THE RECORDS: Begin

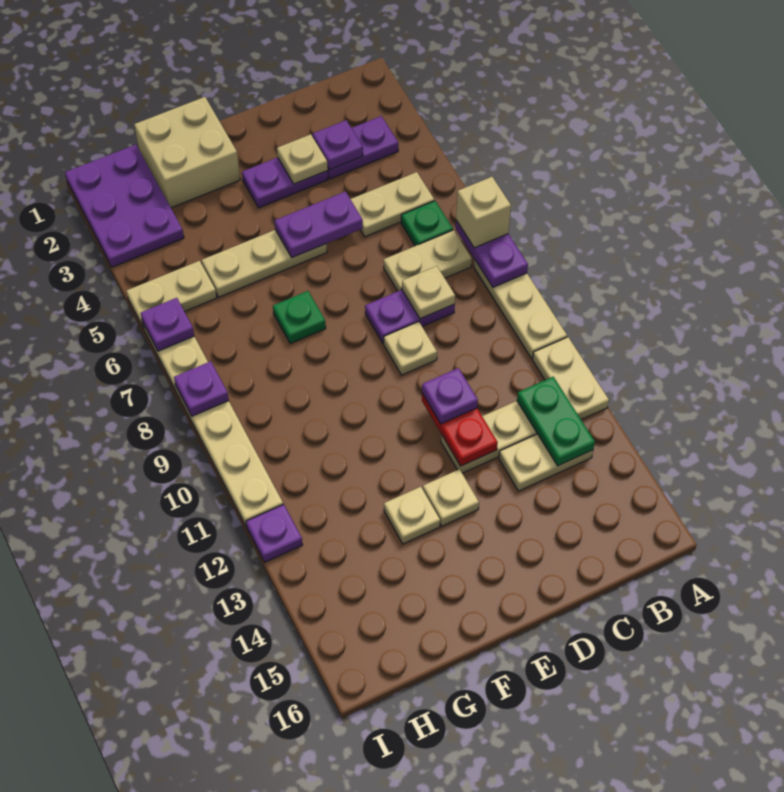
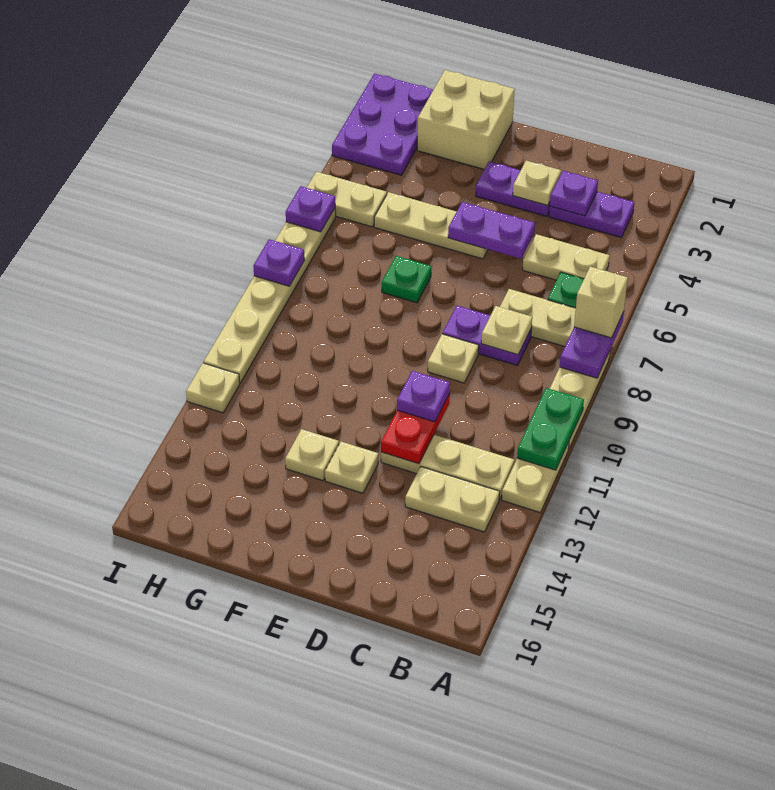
green plate B12:B13 level 2 -> green plate A10:A11 level 2
purple plate I12 level 1 -> tan plate I12 level 1

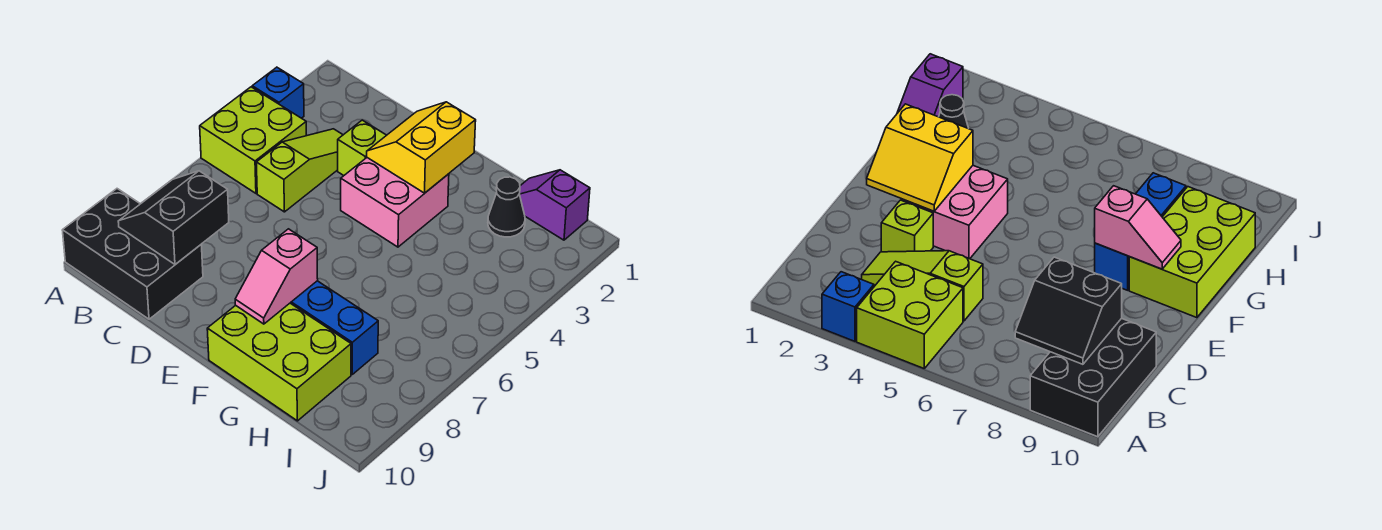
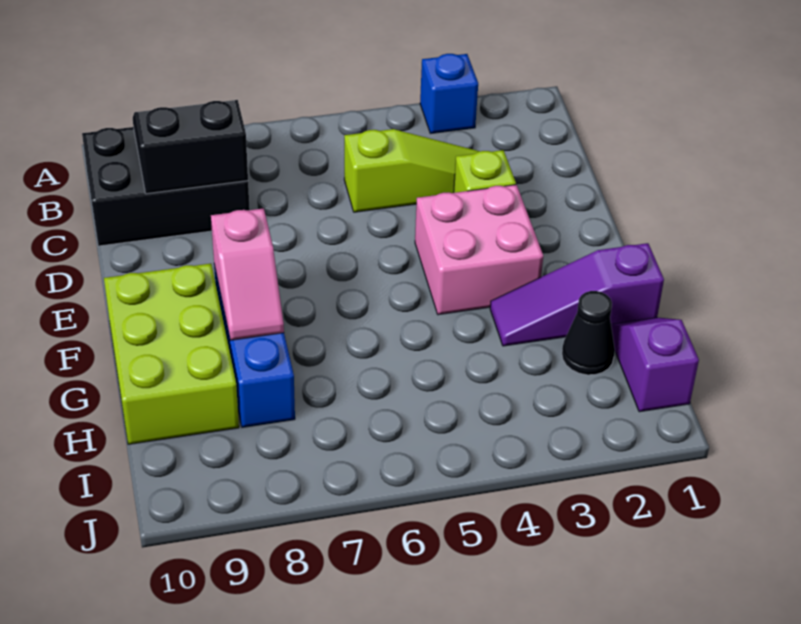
lime brick A4:B5 level 1 -> none
black brick A9:C10 level 1 -> black brick B8:C10 level 1
yellow slope E2:F3 level 2 top F -> none
pink slope F8:F9 level 2 top 8 -> pink slope F8:G8 level 2 top F
none -> purple slope G1:G3 level 1 top 1

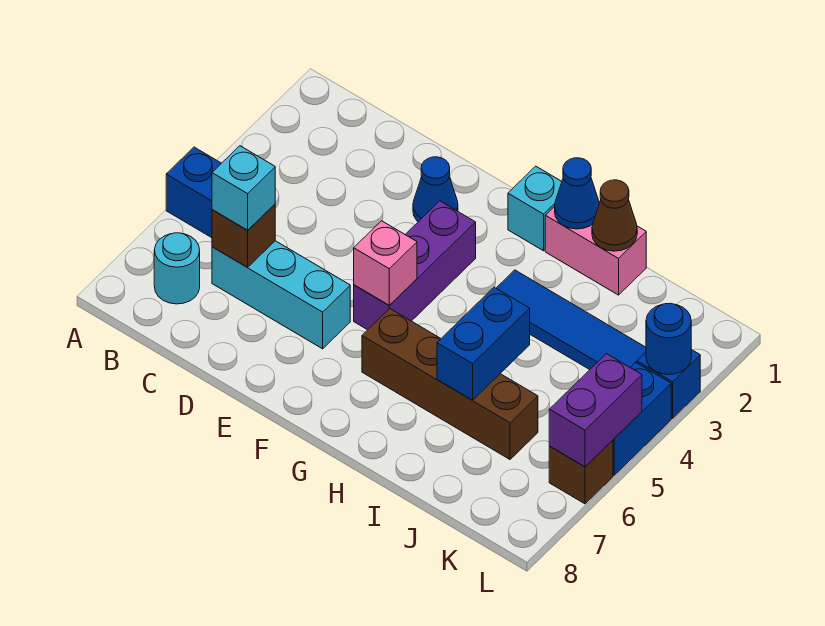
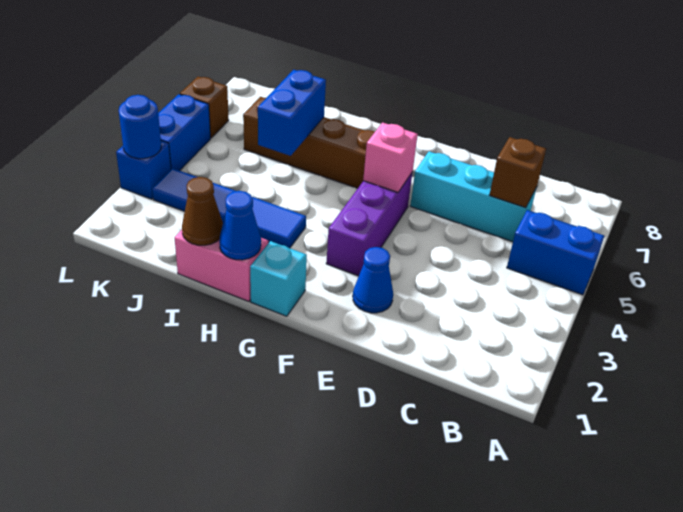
cyan round brick B7 level 1 -> none
cyan brick C6 level 3 -> none
purple brick L5:L6 level 2 -> none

THE RECORDS: End

• WHAT IS BEING ASKED:
From the material, report only how many lines include the word "slope".

• EXERCISE ANSWER:
3